§ Your instructions
Which of the lines below include "none"? Each one should be copied out.

[Opening Extracted data section]

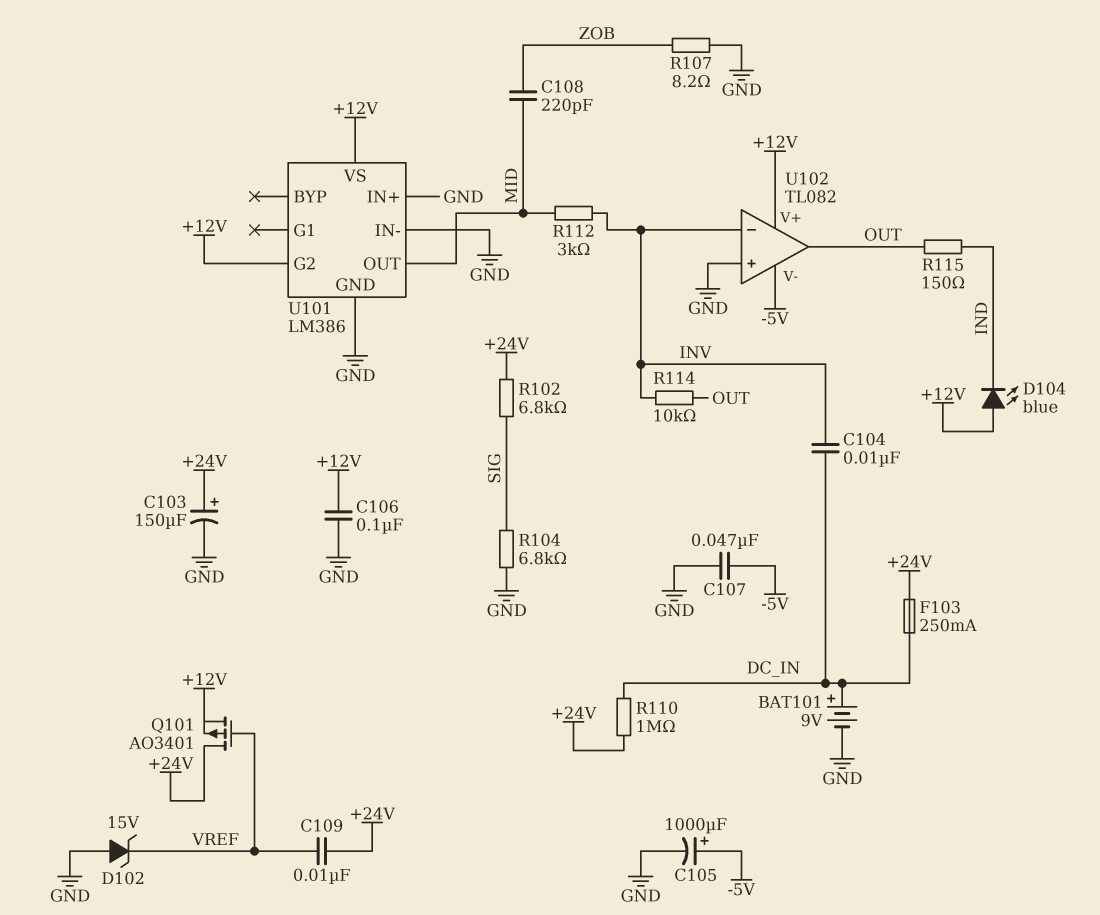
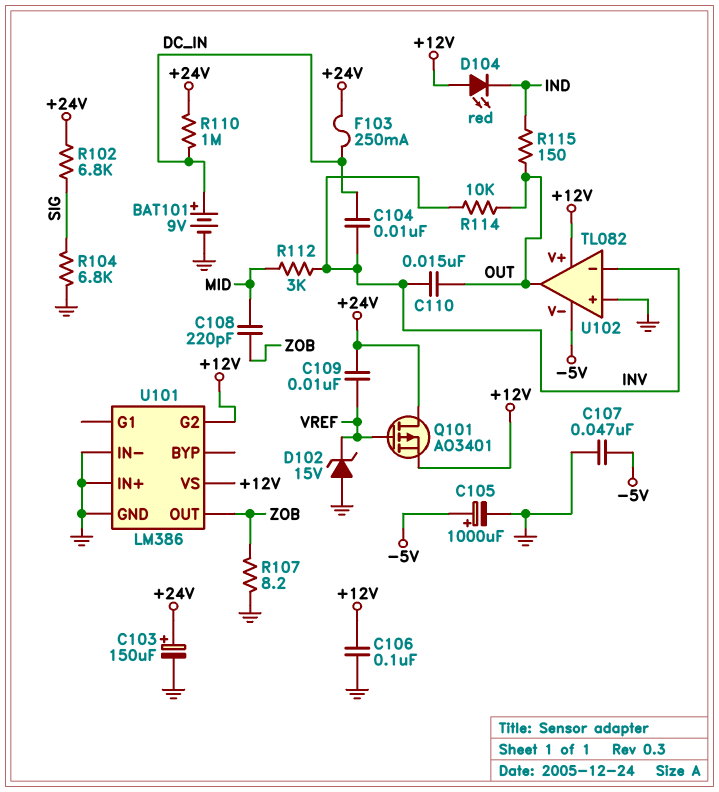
C110: none -> 15nF (INV, OUT)
D104: LED blue (A +12V, K IND) -> LED red (A +12V, K IND)
U101 pin OUT: MID -> ZOB

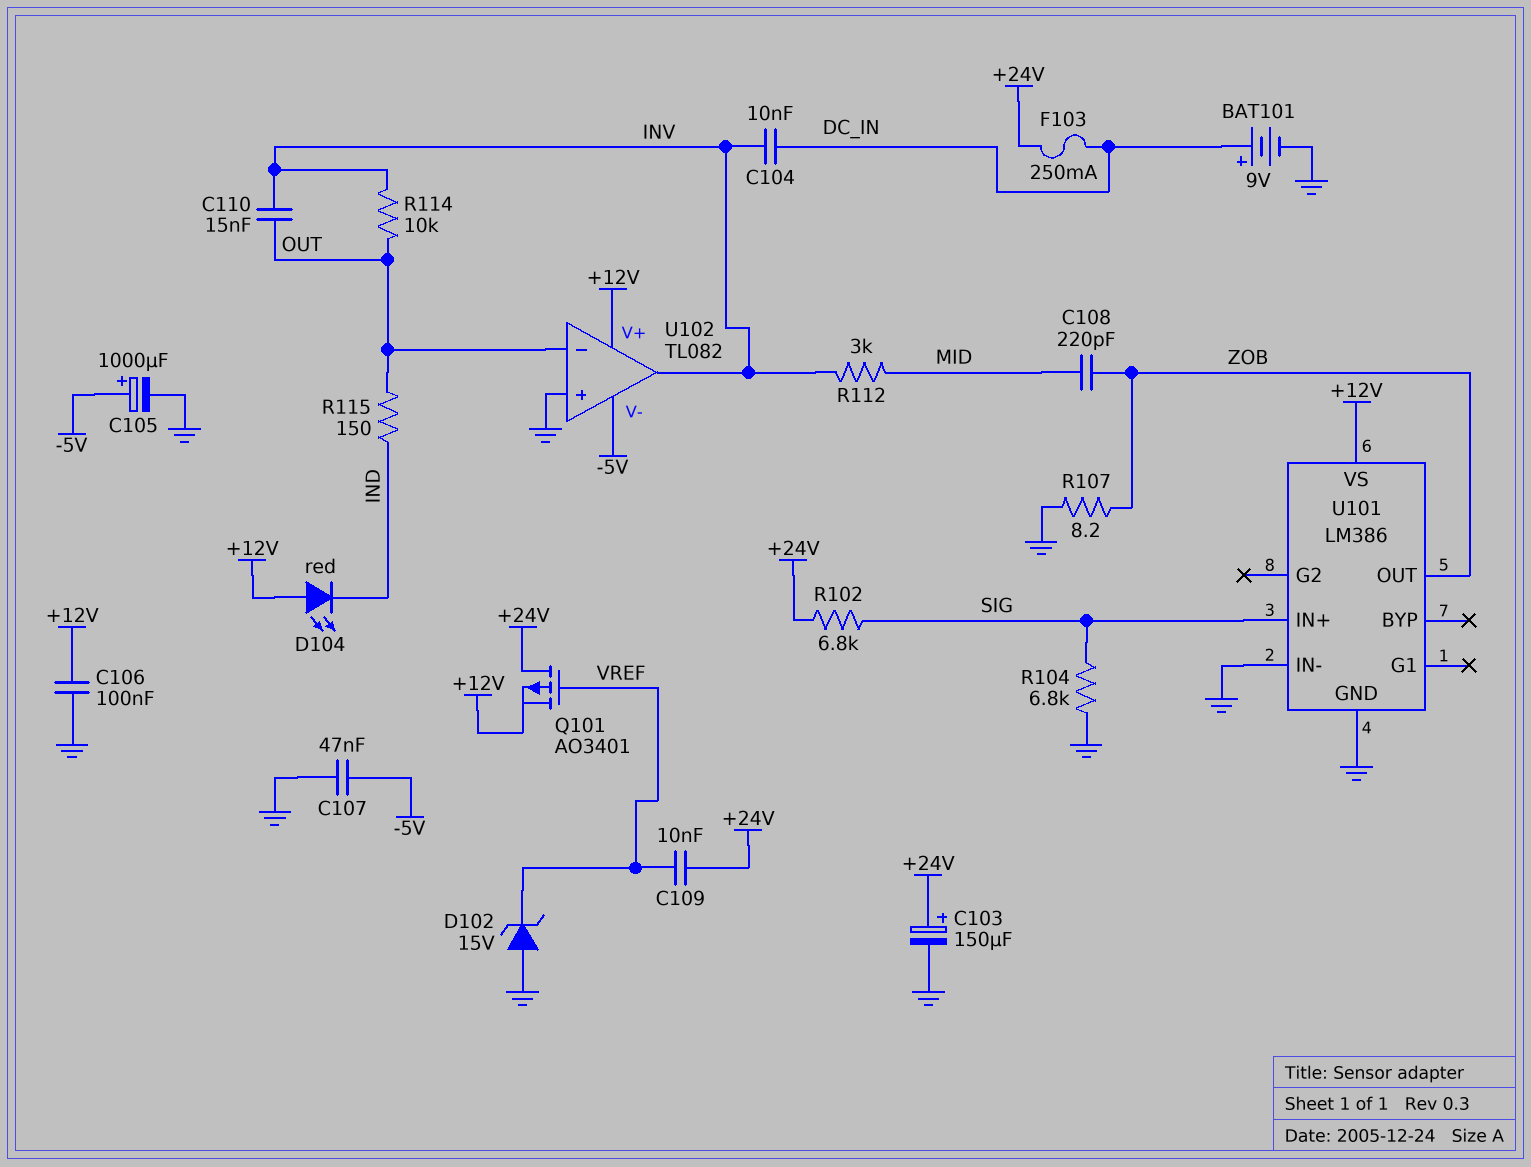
R110: 1M (+24V, DC_IN) -> none
U101 pin G2: +12V -> none
U101 pin IN+: GND -> SIG
U102 pin in-: INV -> OUT
U102 pin out: OUT -> INV

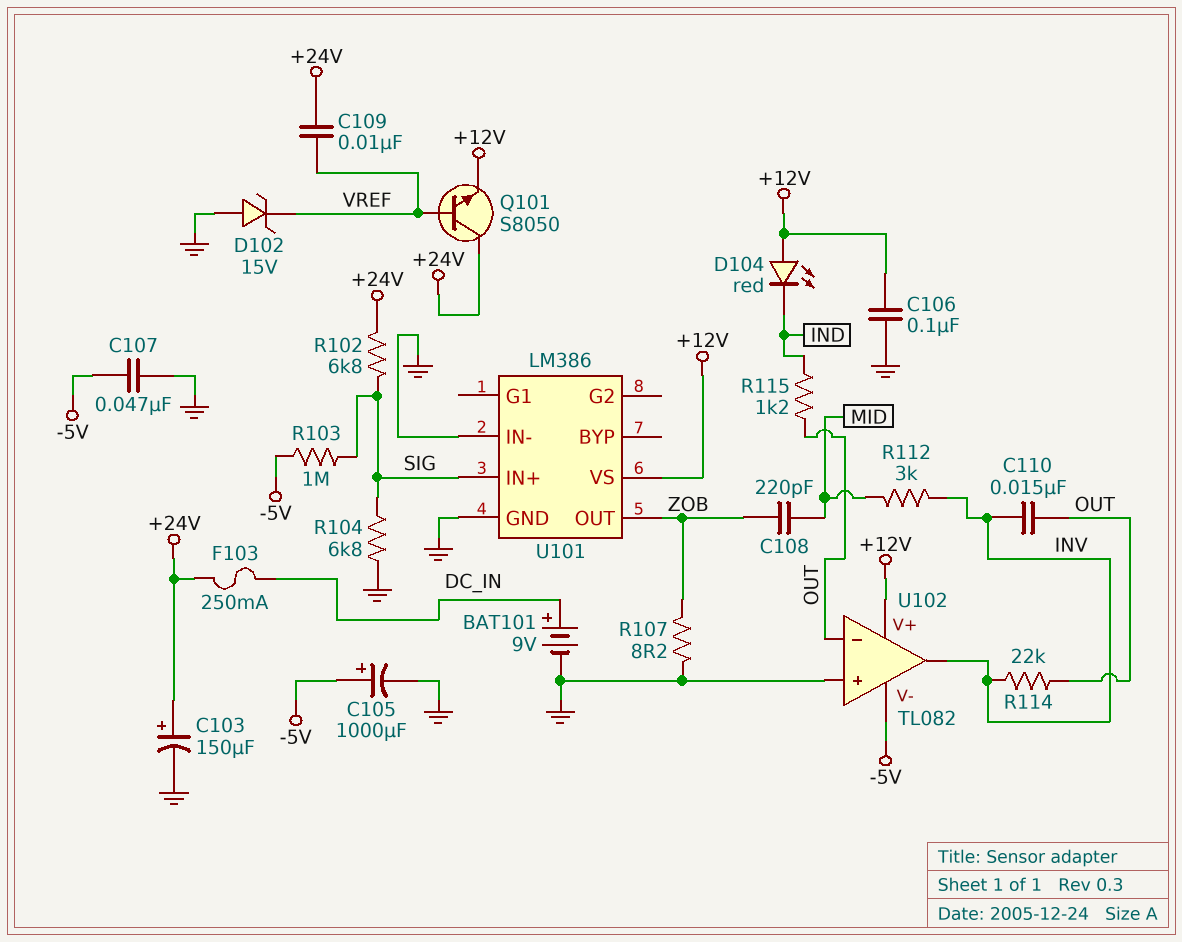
C104: 10nF (DC_IN, INV) -> none
Q101: PMOS AO3401 (G VREF, D +24V, S +12V) -> NPN S8050 (B VREF, C +24V, E +12V)
R103: none -> 1M (-5V, SIG)
R114: 10k (INV, OUT) -> 22k (INV, OUT)
R115: 150 (IND, OUT) -> 1.2k (IND, OUT)

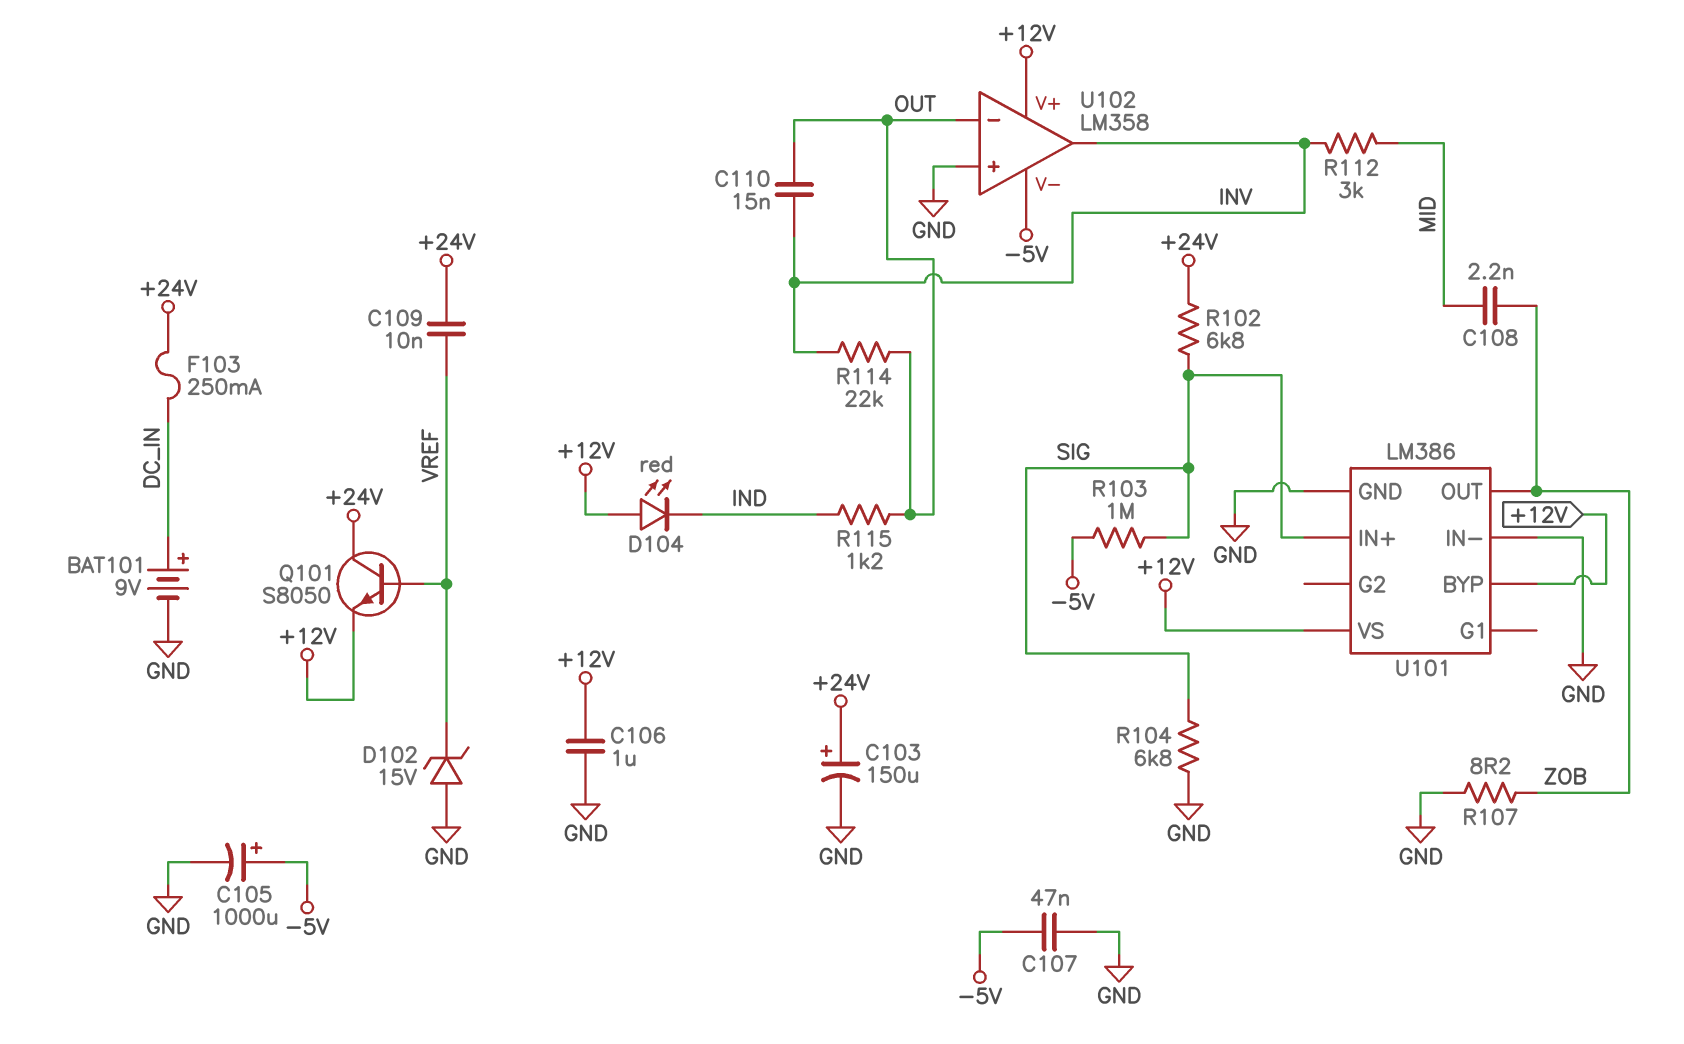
C106: 100nF (+12V, GND) -> 1uF (+12V, GND)
C108: 220pF (MID, ZOB) -> 2.2nF (MID, ZOB)
U101 pin BYP: none -> +12V
U102: TL082 -> LM358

[Closing Extracted data section]

§ Written solution
C110: none -> 15nF (INV, OUT)
R110: 1M (+24V, DC_IN) -> none
U101 pin G2: +12V -> none
C104: 10nF (DC_IN, INV) -> none
R103: none -> 1M (-5V, SIG)
U101 pin BYP: none -> +12V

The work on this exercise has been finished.